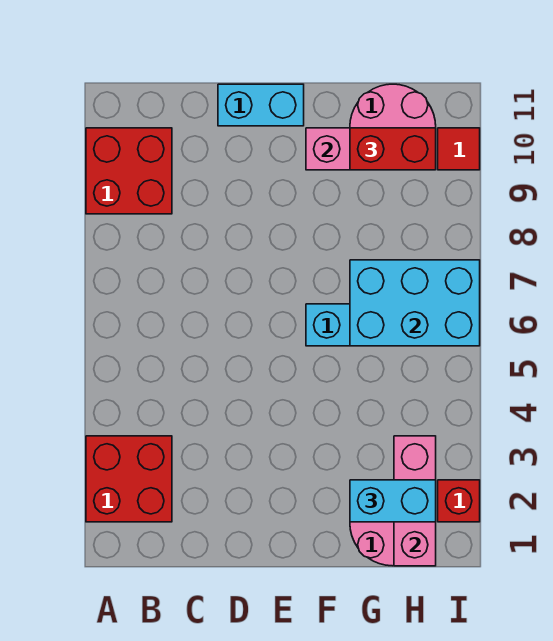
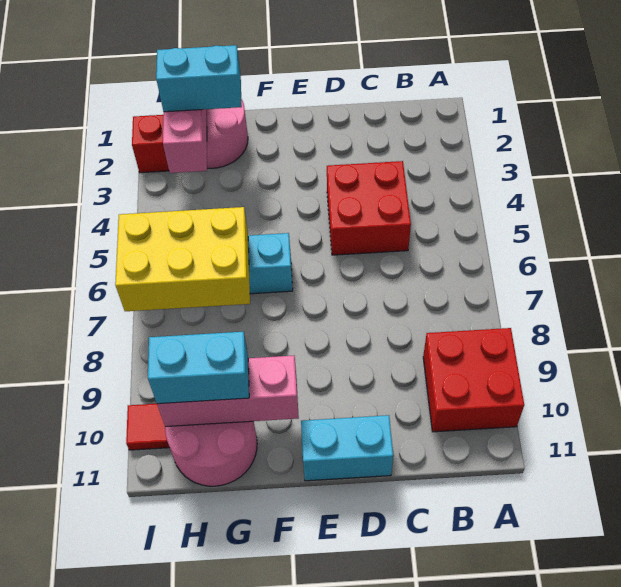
red brick A2:B3 level 1 -> red brick C4:D5 level 1
cyan brick G6:I7 level 2 -> yellow brick G6:I7 level 2
red brick G10:H10 level 3 -> cyan brick G10:H10 level 3

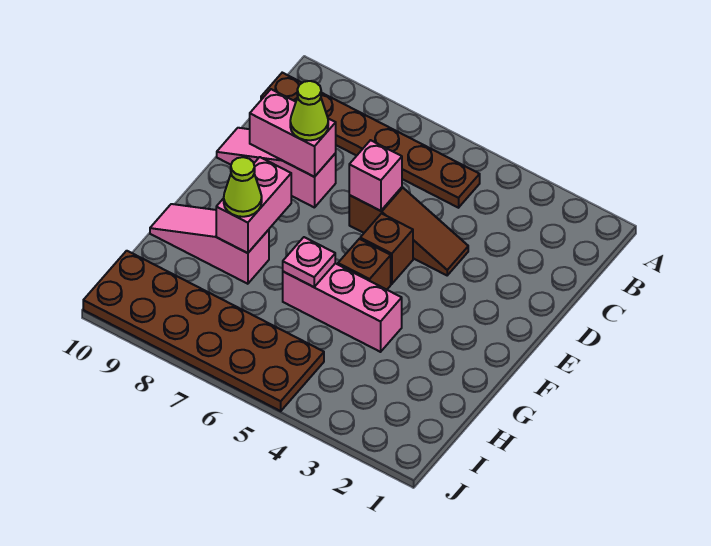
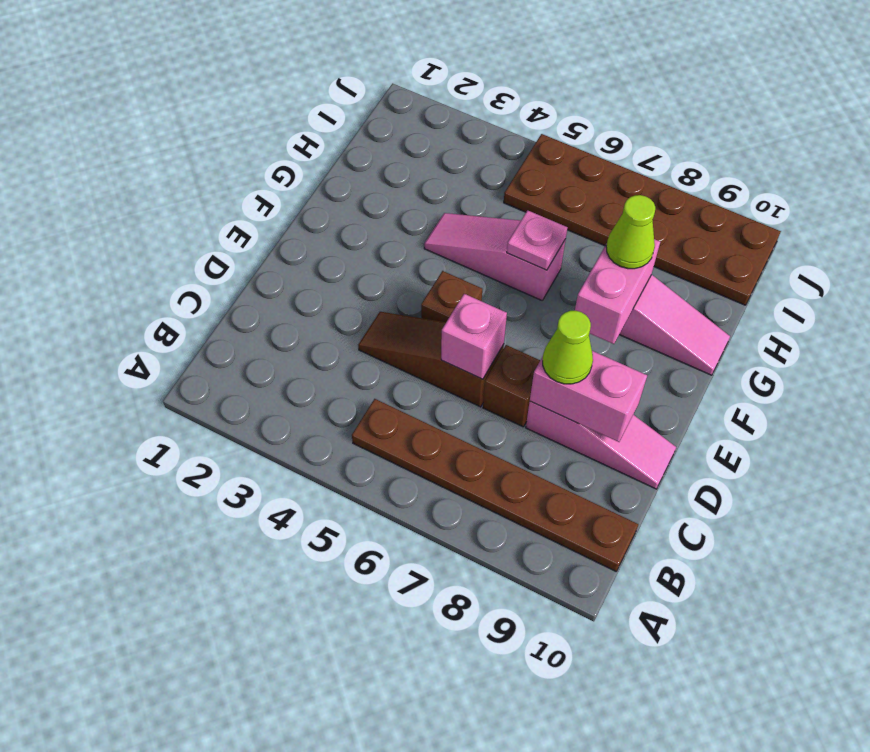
brown brick F5 level 1 -> brown brick D7 level 1
pink brick G4:G6 level 1 -> pink slope G4:G6 level 1 top 6

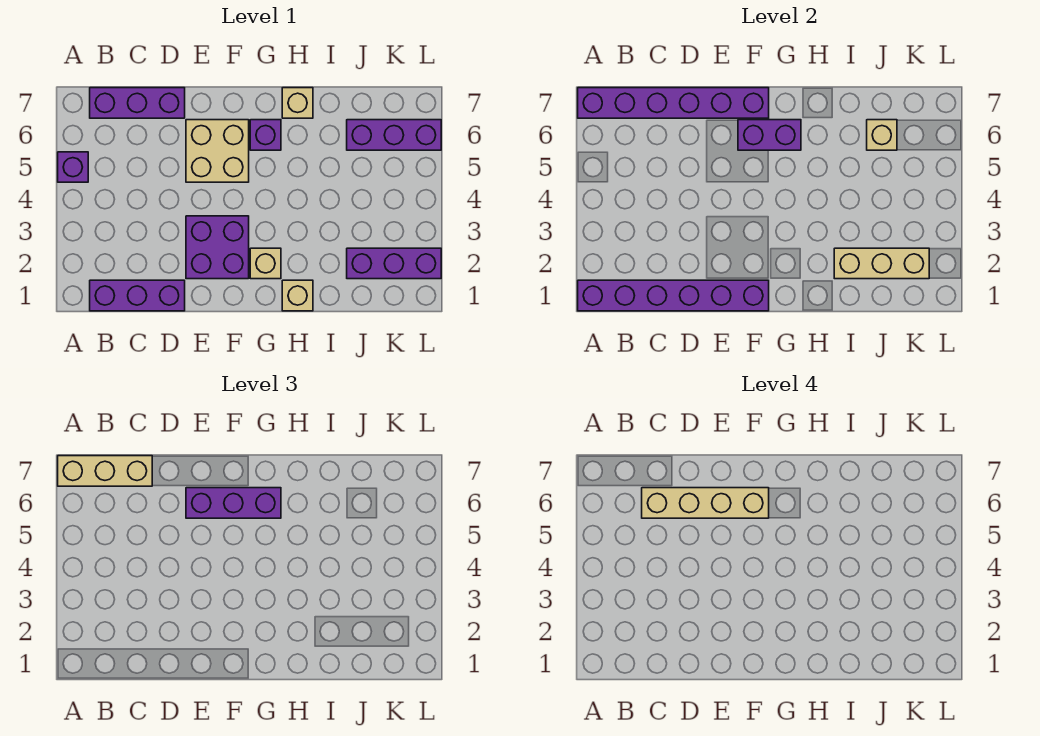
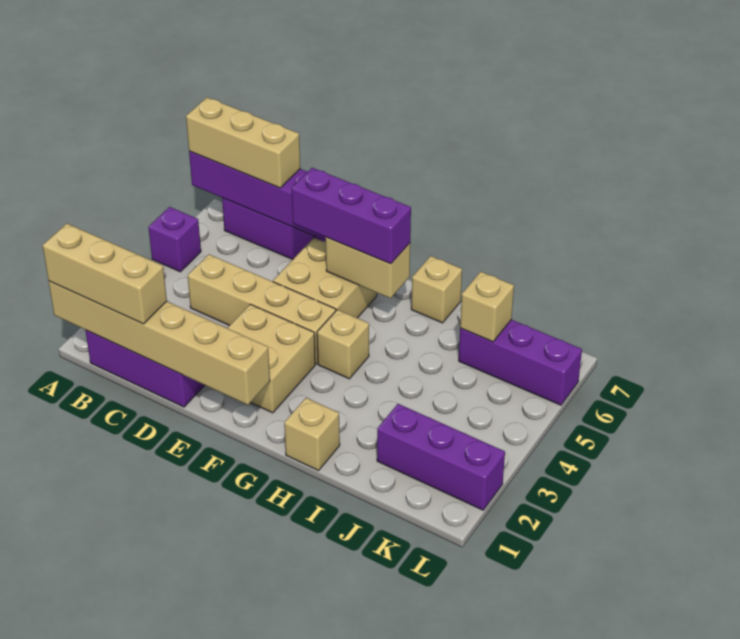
purple brick A1:F1 level 2 -> tan brick A1:F1 level 2
tan brick C6:F6 level 4 -> tan brick C4:F4 level 1
purple brick E2:F3 level 1 -> tan brick E2:F3 level 1
purple brick F6:G6 level 2 -> tan brick F6:G6 level 2
tan brick G2 level 1 -> tan brick G4 level 1
purple brick G6 level 1 -> none
tan brick I2:K2 level 2 -> tan brick A1:C1 level 3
+++
The problem: From the first line to the last, return the material above exactly, apart from the pictures.

Response:
red brick A2:B3 level 1 -> red brick C4:D5 level 1
cyan brick G6:I7 level 2 -> yellow brick G6:I7 level 2
red brick G10:H10 level 3 -> cyan brick G10:H10 level 3

brown brick F5 level 1 -> brown brick D7 level 1
pink brick G4:G6 level 1 -> pink slope G4:G6 level 1 top 6

purple brick A1:F1 level 2 -> tan brick A1:F1 level 2
tan brick C6:F6 level 4 -> tan brick C4:F4 level 1
purple brick E2:F3 level 1 -> tan brick E2:F3 level 1
purple brick F6:G6 level 2 -> tan brick F6:G6 level 2
tan brick G2 level 1 -> tan brick G4 level 1
purple brick G6 level 1 -> none
tan brick I2:K2 level 2 -> tan brick A1:C1 level 3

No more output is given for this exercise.